▶ _THE PROBLEM_:
Find each line below where the word "road" occurs, and copy it.

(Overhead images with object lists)
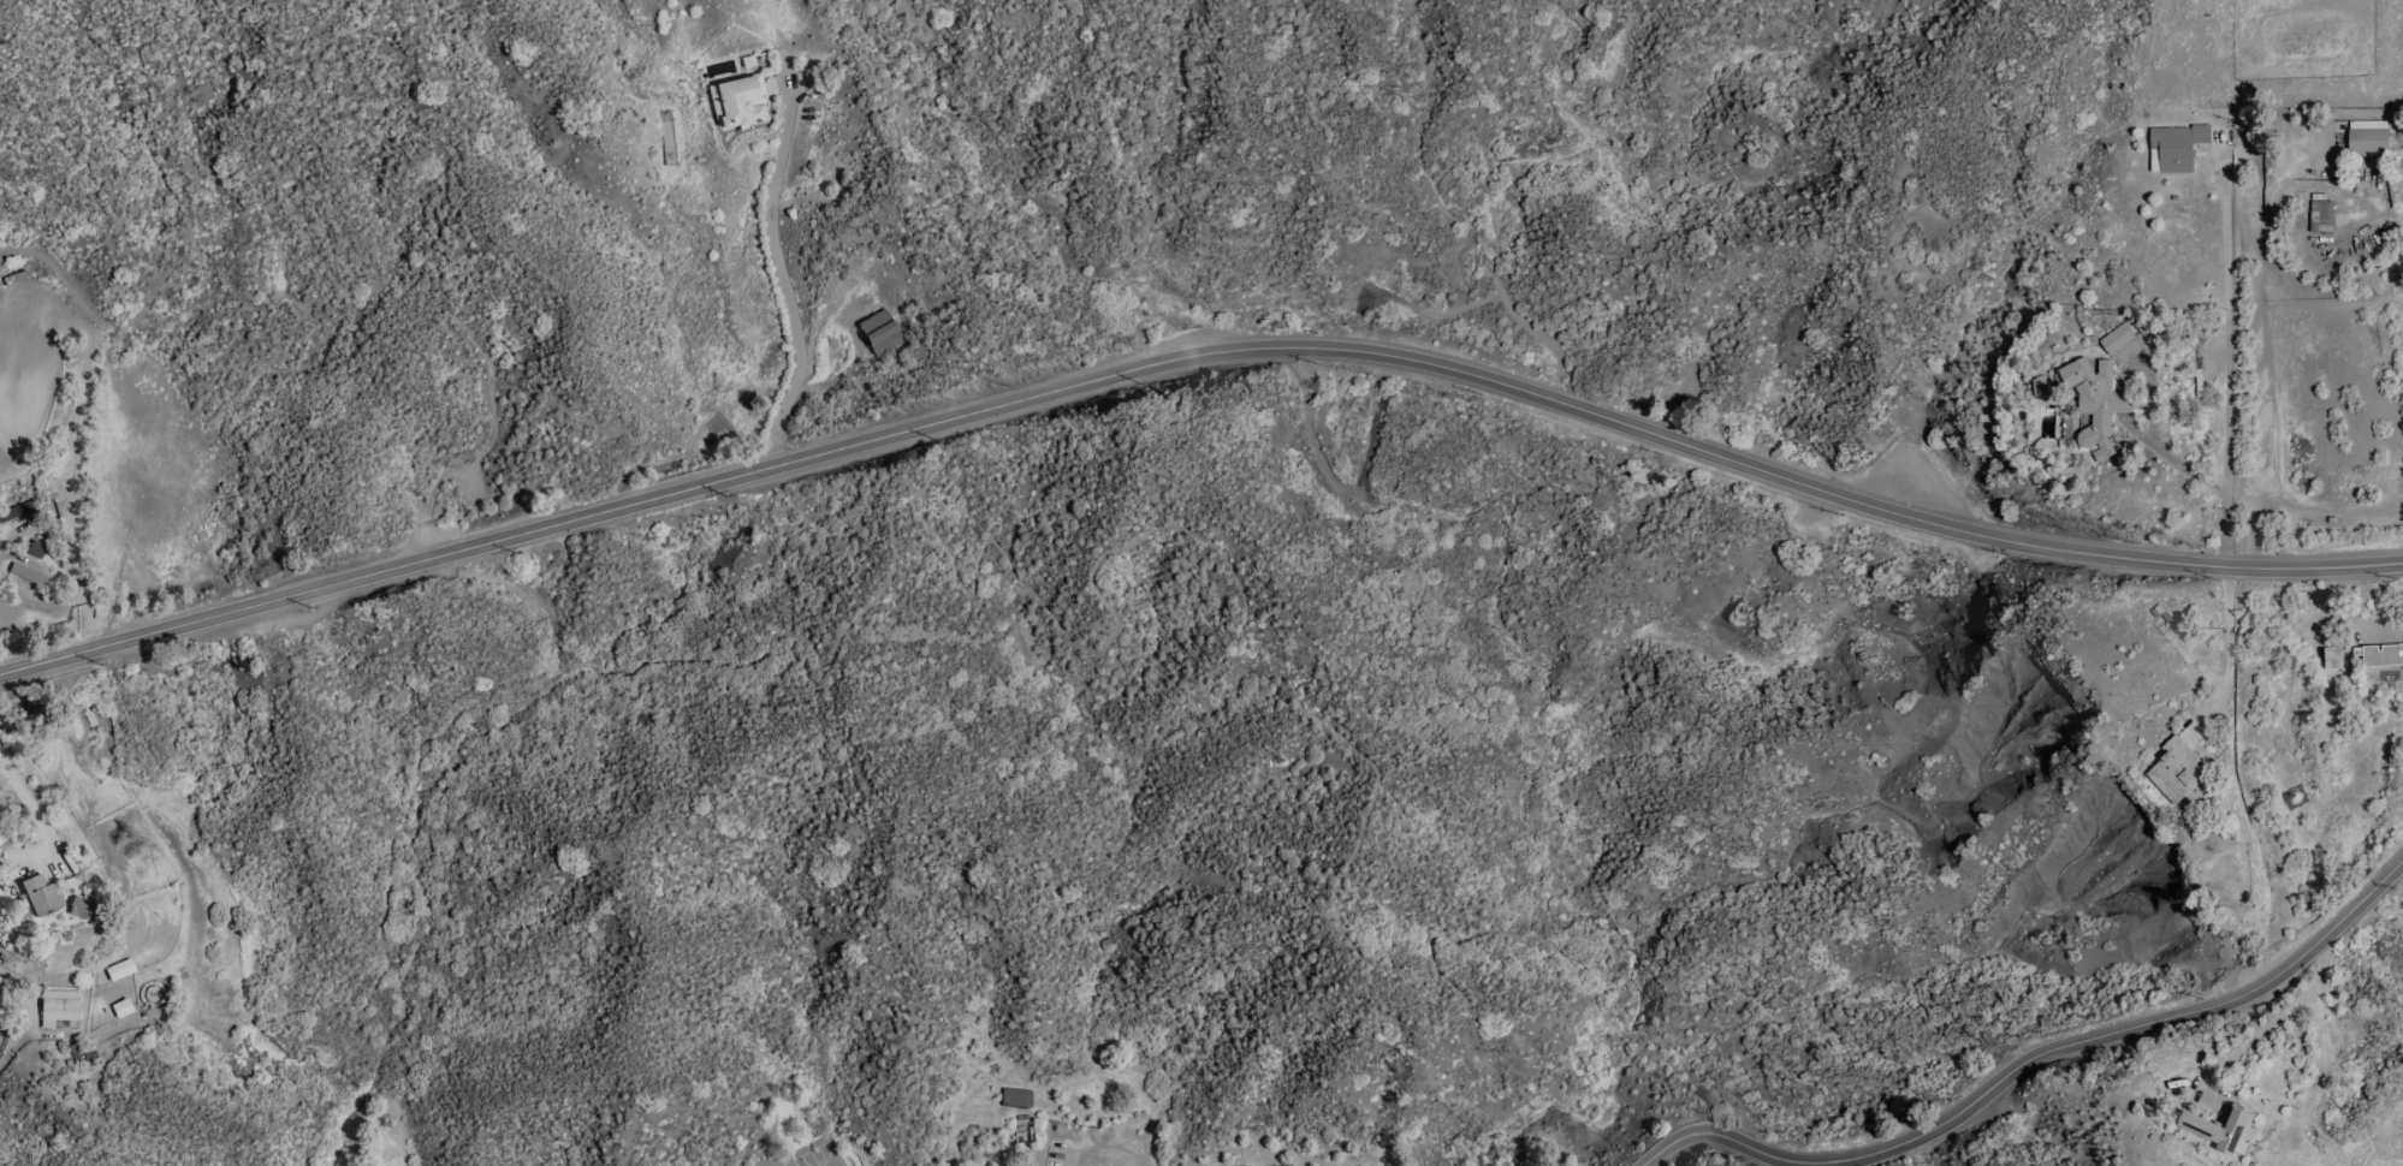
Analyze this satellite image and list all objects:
building: (740, 103)
building: (2369, 137)
building: (2177, 148)
building: (2323, 215)
road: (778, 262)
building: (2119, 339)
road: (1196, 356)
road: (2230, 369)
building: (2200, 385)
building: (2043, 386)
building: (2098, 403)
road: (2159, 448)
building: (17, 514)
road: (70, 529)
building: (37, 551)
road: (1009, 568)
building: (28, 575)
building: (2166, 617)
road: (2227, 642)
building: (2381, 656)
building: (2335, 658)
building: (2402, 682)
building: (2181, 774)
road: (33, 812)
building: (41, 896)
building: (80, 909)
building: (4, 955)
building: (119, 970)
building: (60, 1007)
building: (121, 1009)
road: (2279, 1017)
road: (2038, 1058)
building: (2227, 1130)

▶ _ANSWER FOR THIS EXERCISE_:
road: (778, 262)
road: (1196, 356)
road: (2230, 369)
road: (2159, 448)
road: (70, 529)
road: (1009, 568)
road: (2227, 642)
road: (33, 812)
road: (2279, 1017)
road: (2038, 1058)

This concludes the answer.